▼

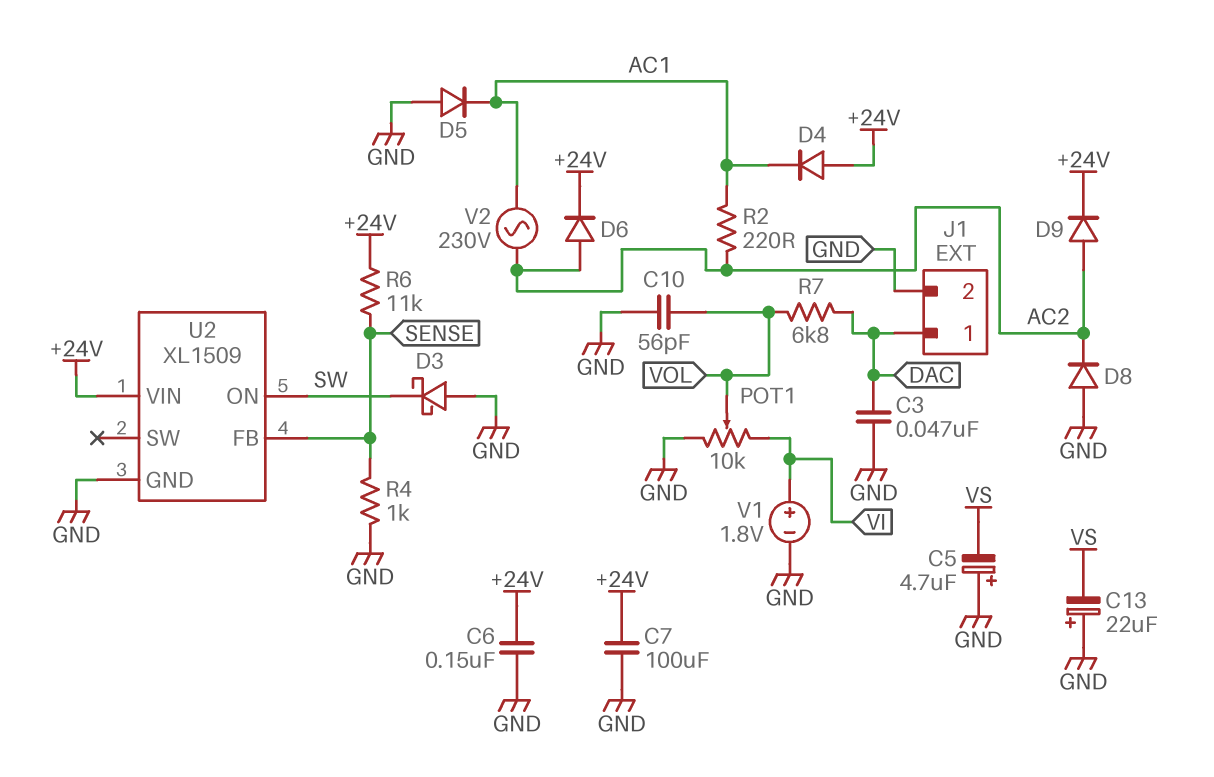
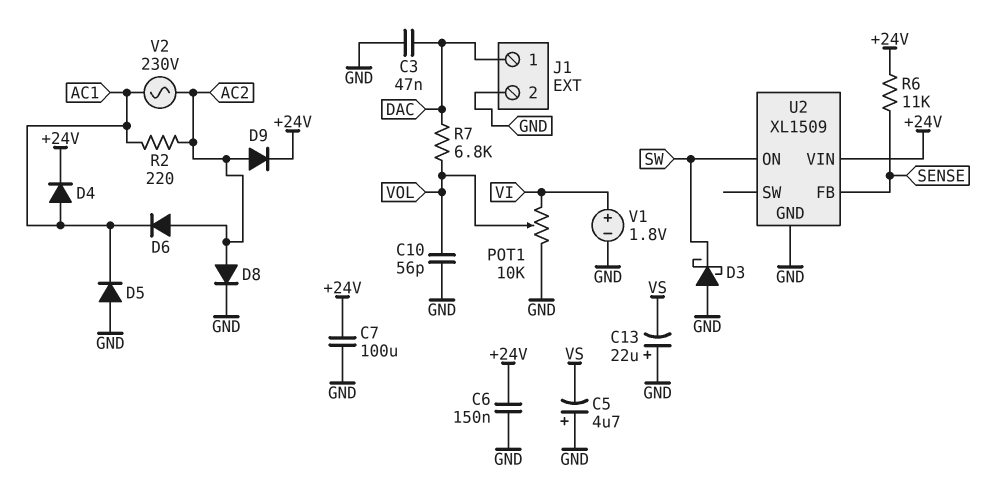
D4: diode (A +24V, K AC1) -> diode (A AC1, K +24V)
D6: diode (A AC2, K +24V) -> diode (A AC2, K AC1)
D8: diode (A GND, K AC2) -> diode (A AC2, K GND)
R4: 1k (GND, SENSE) -> none

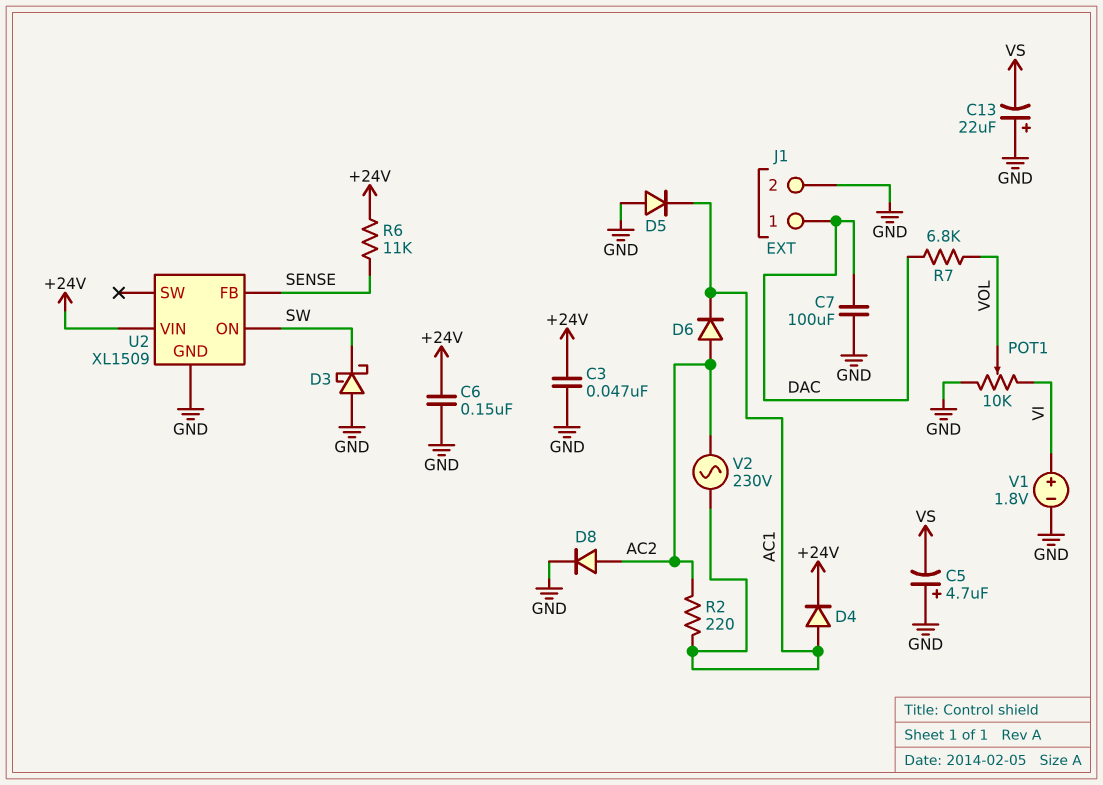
C3: 47nF (DAC, GND) -> 47nF (+24V, GND)
C7: 100uF (+24V, GND) -> 100uF (DAC, GND)
C10: 56pF (GND, VOL) -> none
D9: diode (A AC2, K +24V) -> none

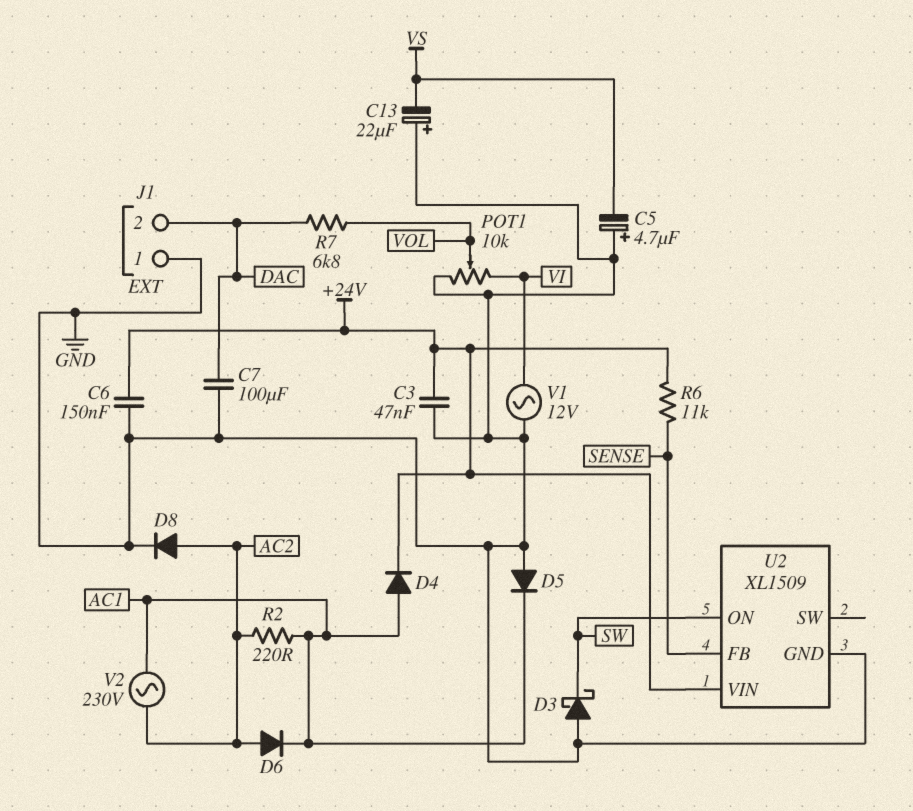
J1 pin 1: DAC -> GND
J1 pin 2: GND -> DAC
V1: 1.8V (plus VI, minus GND) -> AC 12V (GND, VI)

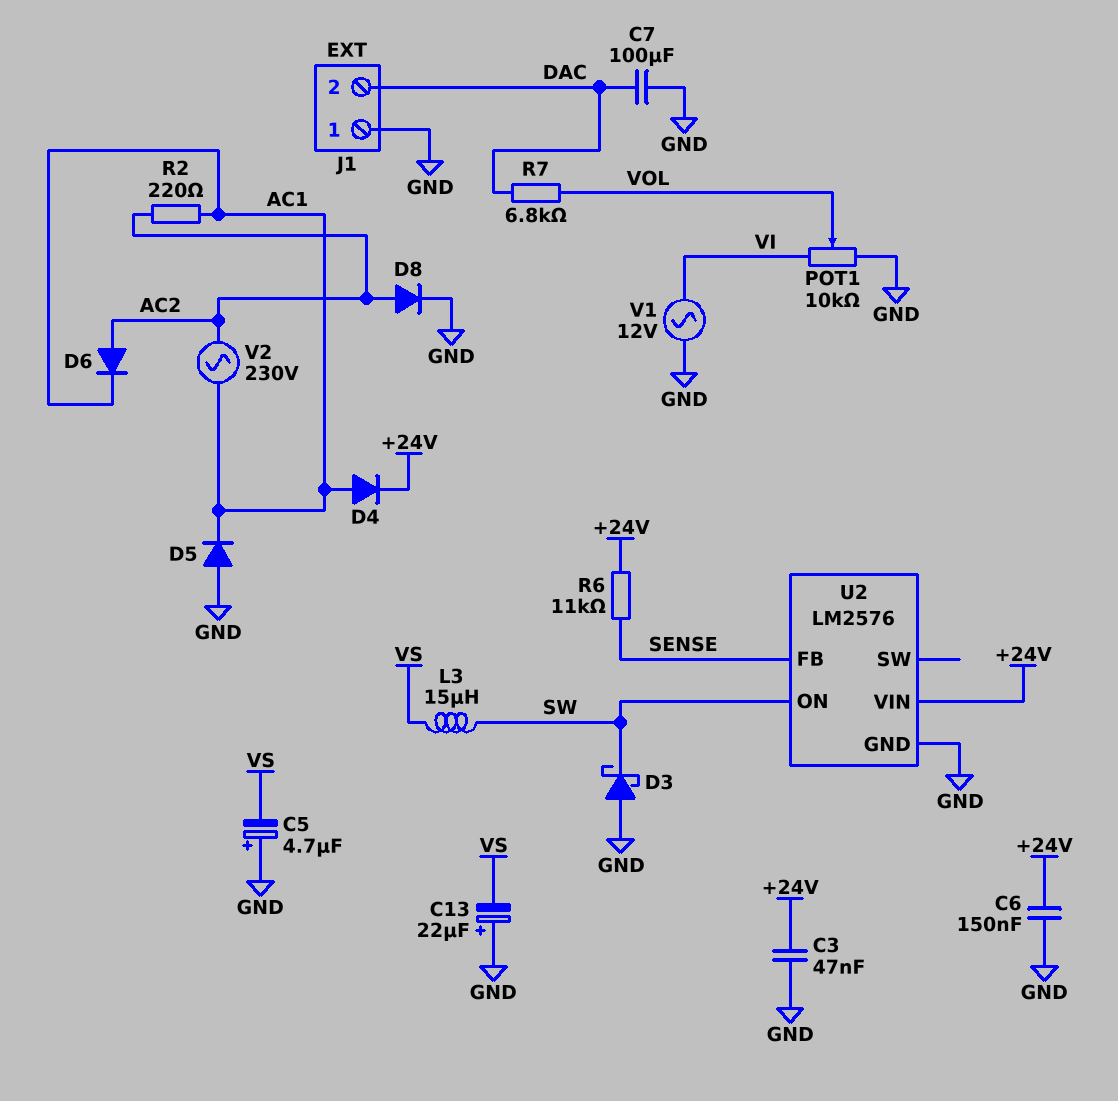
L3: none -> 15uH (SW, VS)
U2: XL1509 -> LM2576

▲

**THE TASK:**
Will you set down the records word for word while leaving out every picture?

**SOLUTION FOR THIS PROBLEM:**
D4: diode (A +24V, K AC1) -> diode (A AC1, K +24V)
D6: diode (A AC2, K +24V) -> diode (A AC2, K AC1)
D8: diode (A GND, K AC2) -> diode (A AC2, K GND)
R4: 1k (GND, SENSE) -> none

C3: 47nF (DAC, GND) -> 47nF (+24V, GND)
C7: 100uF (+24V, GND) -> 100uF (DAC, GND)
C10: 56pF (GND, VOL) -> none
D9: diode (A AC2, K +24V) -> none

J1 pin 1: DAC -> GND
J1 pin 2: GND -> DAC
V1: 1.8V (plus VI, minus GND) -> AC 12V (GND, VI)

L3: none -> 15uH (SW, VS)
U2: XL1509 -> LM2576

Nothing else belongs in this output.